#### Prompt:
Write out the entries below exactly, but only from the line containing "blue scissors [459,186,561,234]" through the line containing "camera: 20 degrees right, 0 degrees up", and without the pictures.

#### Given information:
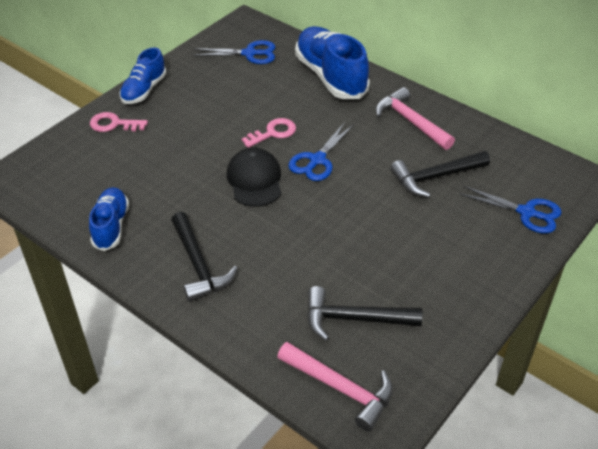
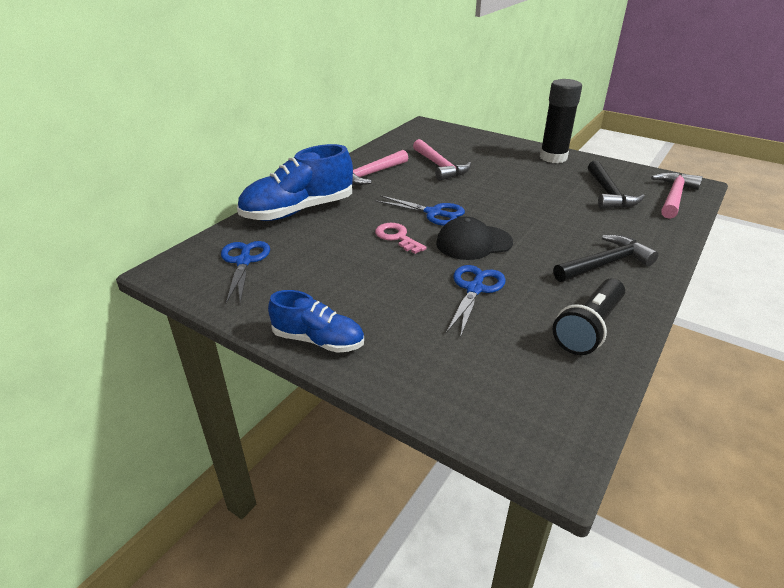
camera: 95 degrees left, 10 degrees down
blue shoe [89,187,129,251] -> black flashlight [553,278,625,355]
pink key [90,112,148,132] -> none
black hammer [390,151,490,198] -> pink hammer [413,139,471,181]
blue scissors [459,186,561,234] -> blue scissors moved to [446,265,506,338]
none -> black glue stick [540,79,582,163]

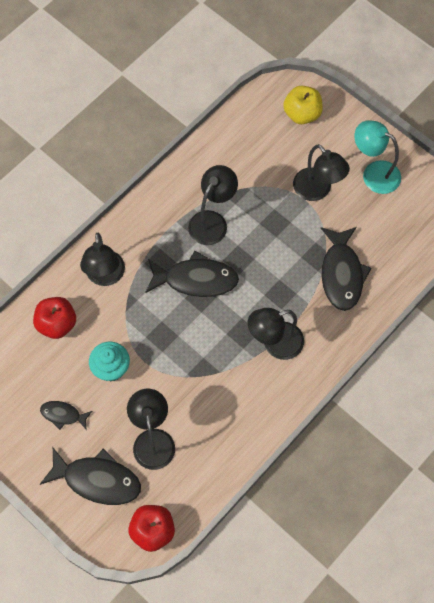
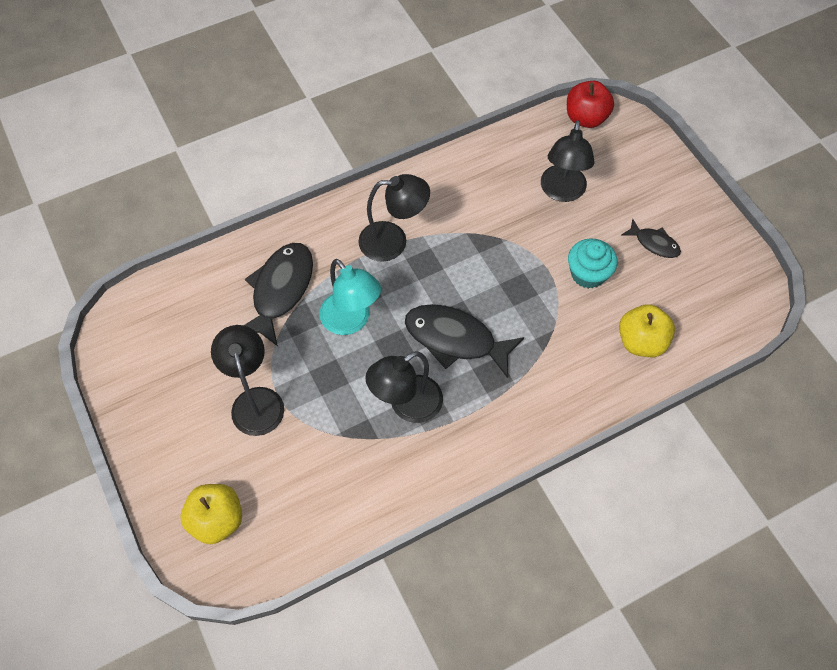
camera: 160 degrees left, 5 degrees down
red apple [33,297,76,339] -> yellow apple [619,304,675,357]
black fish [40,448,141,505] -> none
black lamp [80,233,125,286] -> none
turquoise lamp [354,120,401,194] -> turquoise lamp moved to [319,259,381,335]

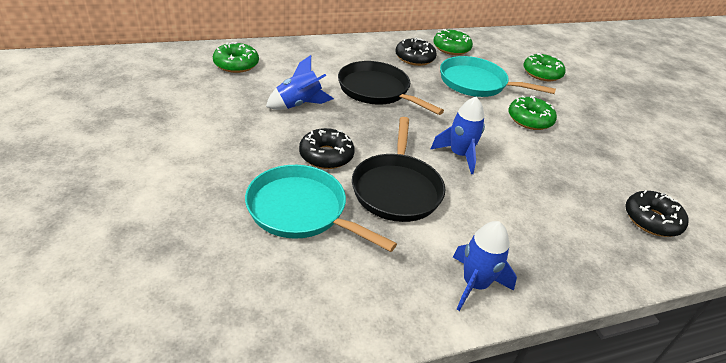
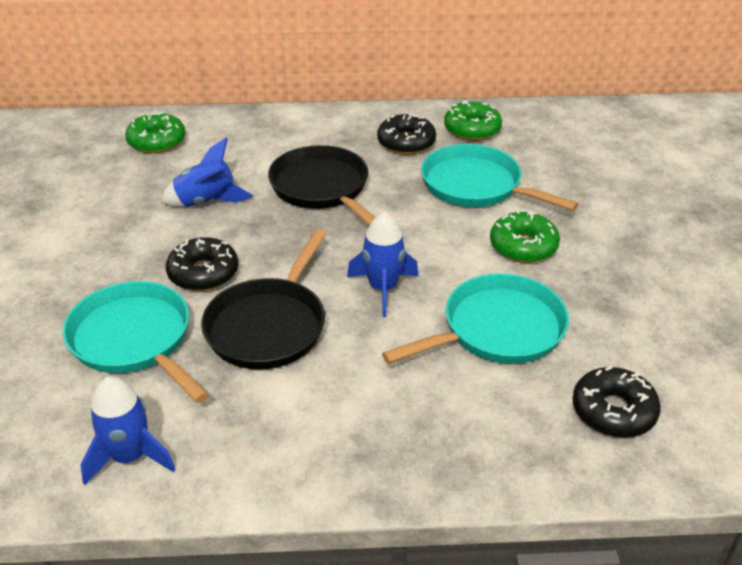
camera: 20 degrees right, 0 degrees up
blue rocket [453,221,517,311] -> blue rocket moved to [81,377,175,485]
green donut [523,53,566,81] -> none
none -> turquoise pan [382,273,569,364]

#### Result for this exercise:
blue scissors [459,186,561,234] -> blue scissors moved to [446,265,506,338]
none -> black glue stick [540,79,582,163]

camera: 160 degrees left, 5 degrees down
red apple [33,297,76,339] -> yellow apple [619,304,675,357]
black fish [40,448,141,505] -> none
black lamp [80,233,125,286] -> none
turquoise lamp [354,120,401,194] -> turquoise lamp moved to [319,259,381,335]

camera: 20 degrees right, 0 degrees up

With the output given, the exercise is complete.